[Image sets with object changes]
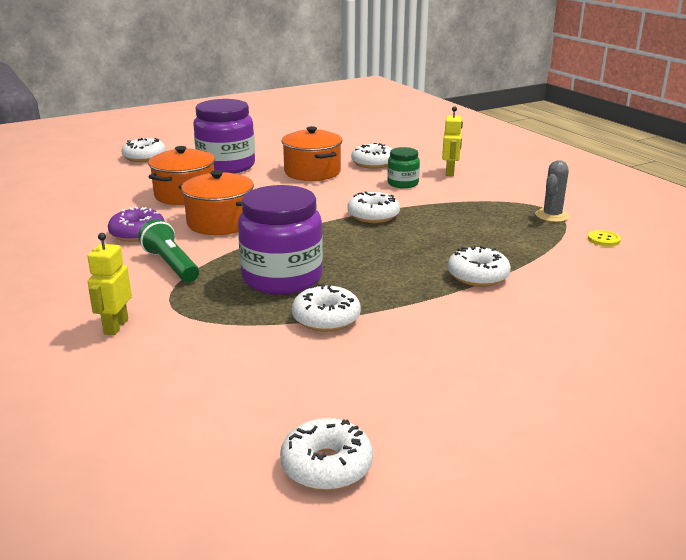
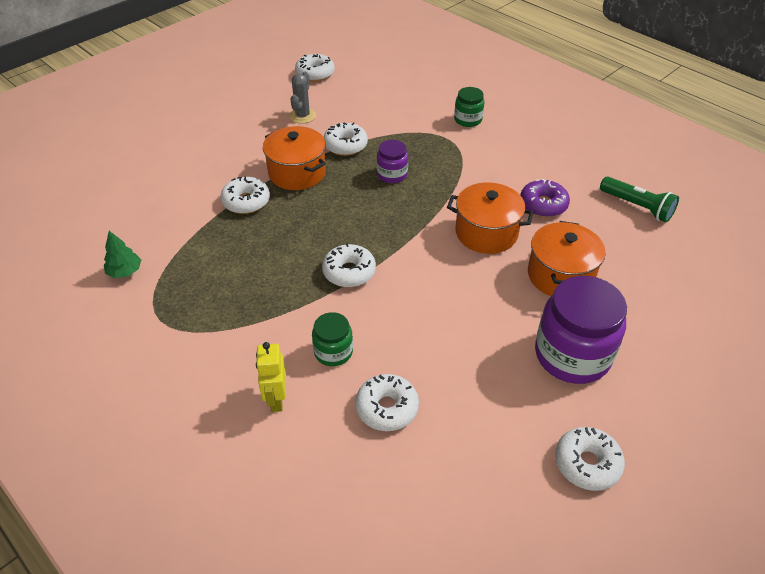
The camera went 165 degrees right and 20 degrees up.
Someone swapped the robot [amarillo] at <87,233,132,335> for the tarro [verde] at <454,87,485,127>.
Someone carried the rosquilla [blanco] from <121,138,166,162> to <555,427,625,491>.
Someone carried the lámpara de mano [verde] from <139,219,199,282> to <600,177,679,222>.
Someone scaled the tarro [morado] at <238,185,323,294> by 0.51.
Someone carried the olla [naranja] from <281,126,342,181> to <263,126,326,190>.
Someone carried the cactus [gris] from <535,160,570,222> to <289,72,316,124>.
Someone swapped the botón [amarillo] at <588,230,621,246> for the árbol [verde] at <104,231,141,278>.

* Exercise:
Return the data word for word without its pictures.

* Result of this exercise:
The camera went 165 degrees right and 20 degrees up.
Someone swapped the robot [amarillo] at <87,233,132,335> for the tarro [verde] at <454,87,485,127>.
Someone carried the rosquilla [blanco] from <121,138,166,162> to <555,427,625,491>.
Someone carried the lámpara de mano [verde] from <139,219,199,282> to <600,177,679,222>.
Someone scaled the tarro [morado] at <238,185,323,294> by 0.51.
Someone carried the olla [naranja] from <281,126,342,181> to <263,126,326,190>.
Someone carried the cactus [gris] from <535,160,570,222> to <289,72,316,124>.
Someone swapped the botón [amarillo] at <588,230,621,246> for the árbol [verde] at <104,231,141,278>.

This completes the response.